What is required: Starting with the line in which "(727, 383) = (604, 265): red" appears, give back every line exactly as written until the listing ends, excluding pictures.

START Supplied entries

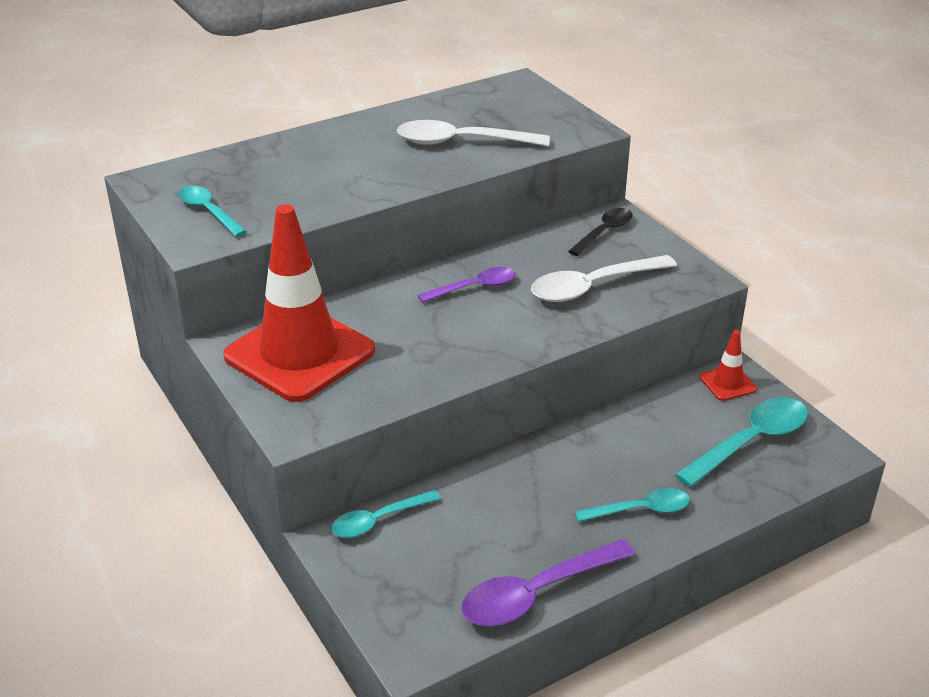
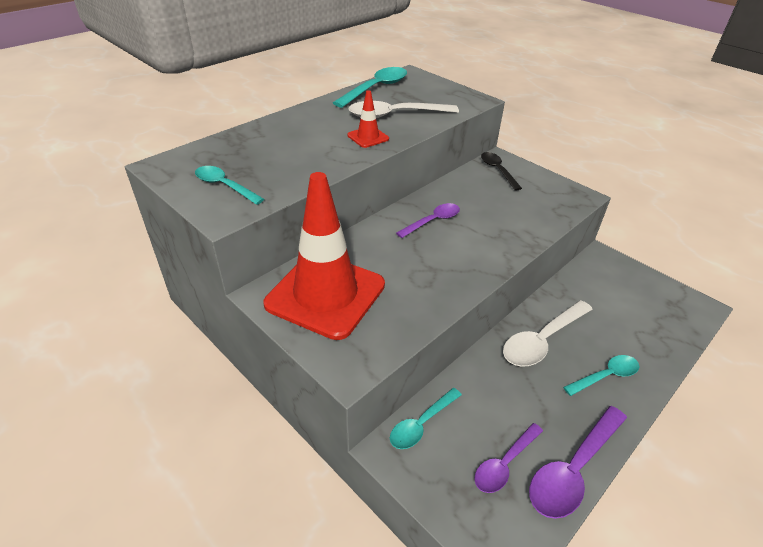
camera: 15 degrees left, 5 degrees up
(457, 574) = (504, 463): none -> purple spoon
(593, 287) = (513, 210): white spoon -> white spoon (542, 340)
(604, 232) = (497, 170): black spoon -> black spoon turned 45 degrees counterclockwise
(727, 383) = (604, 265): red traffic cone -> red traffic cone (368, 137)
(750, 442) = (644, 307): turquoise spoon -> turquoise spoon (376, 88)

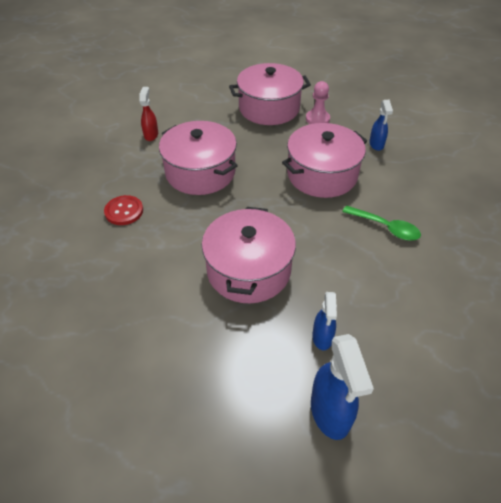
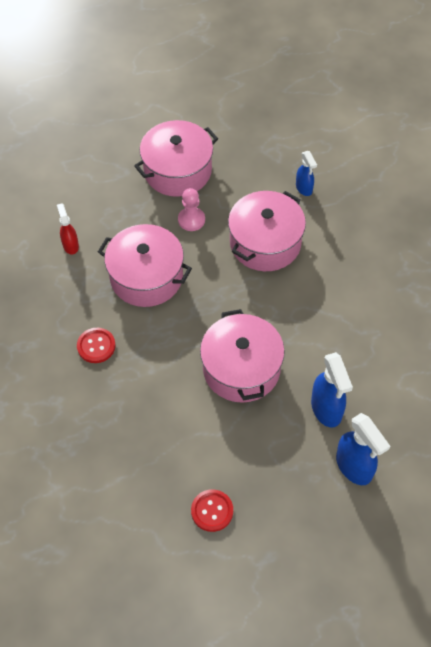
camera: 20 degrees left, 10 degrees up
(143, 403) = (212, 511): none -> red button
(317, 119) = (234, 171): pink pawn -> pink pawn (191, 220)
(322, 338) = (326, 409): blue spray bottle -> blue spray bottle, size x1.65
(386, 227) = (343, 285): green spoon -> none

END Supplied entries

Exercise output:
(727, 383) = (604, 265): red traffic cone -> red traffic cone (368, 137)
(750, 442) = (644, 307): turquoise spoon -> turquoise spoon (376, 88)

camera: 20 degrees left, 10 degrees up
(143, 403) = (212, 511): none -> red button
(317, 119) = (234, 171): pink pawn -> pink pawn (191, 220)
(322, 338) = (326, 409): blue spray bottle -> blue spray bottle, size x1.65
(386, 227) = (343, 285): green spoon -> none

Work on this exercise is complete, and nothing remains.